__LISTED RECORDS__
━━━━

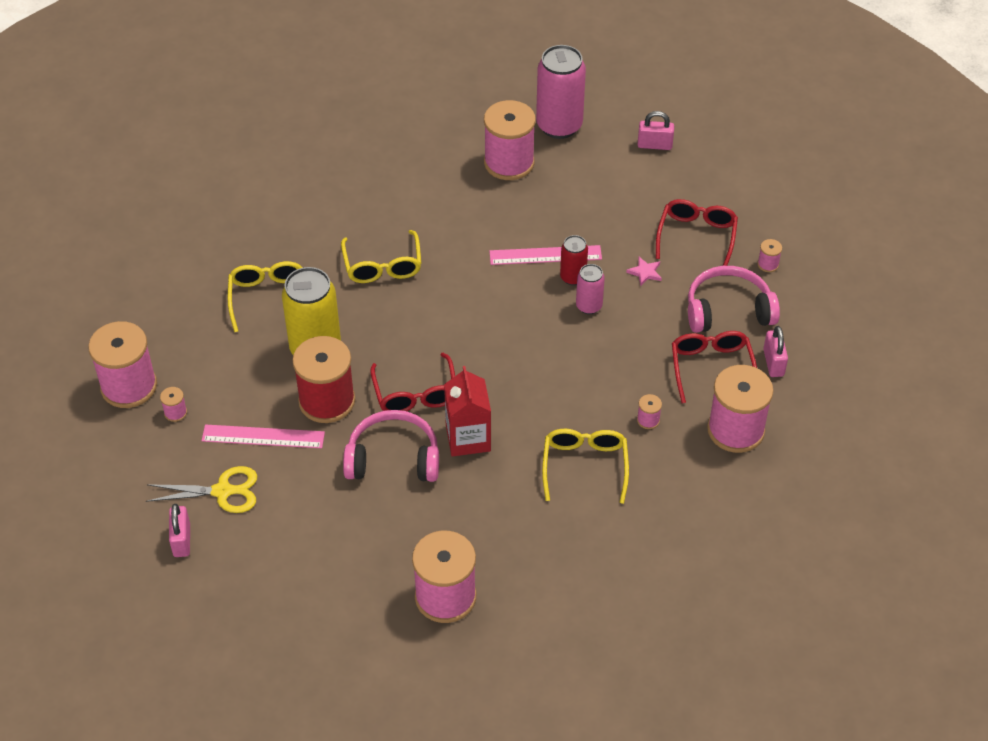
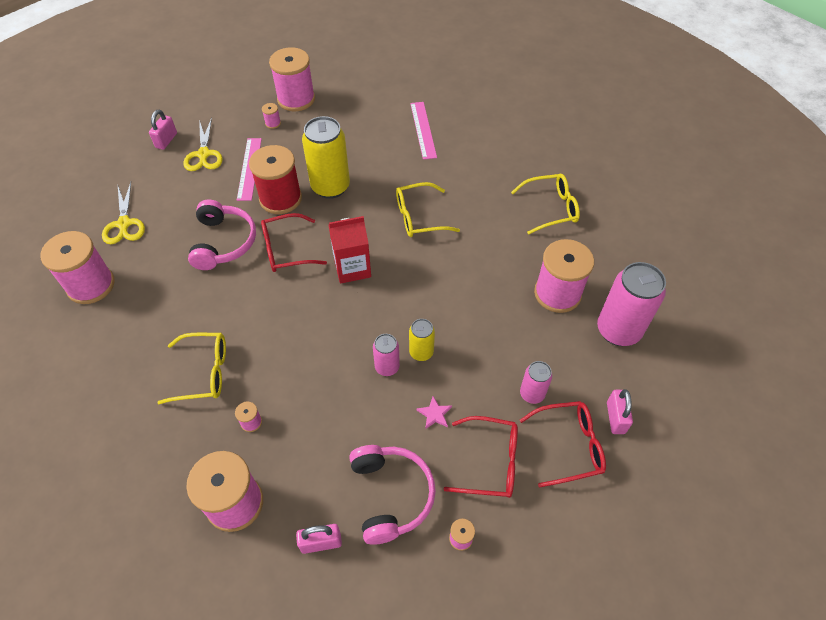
camera: 85 degrees right, 5 degrees up
(181, 540) = (166, 140): pink padlock -> pink padlock turned 60 degrees counterclockwise
(268, 298) = (379, 156): yellow glasses -> yellow glasses (551, 208)
(343, 573) = (124, 224): none -> yellow scissors
(468, 438) = (240, 287): red carton -> red carton (352, 268)
(545, 255) = (446, 329): pink ruler -> pink ruler (423, 130)
(573, 277) = (421, 352): red can -> yellow can
(626, 198) = (532, 394): none -> pink can
(711, 367) = (314, 479): red glasses -> red glasses (569, 446)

━━━━

__ACTIVITY__
Every line above that holds the word "glasses" is to be found and copied.

__TASK ANSWER__
(268, 298) = (379, 156): yellow glasses -> yellow glasses (551, 208)
(711, 367) = (314, 479): red glasses -> red glasses (569, 446)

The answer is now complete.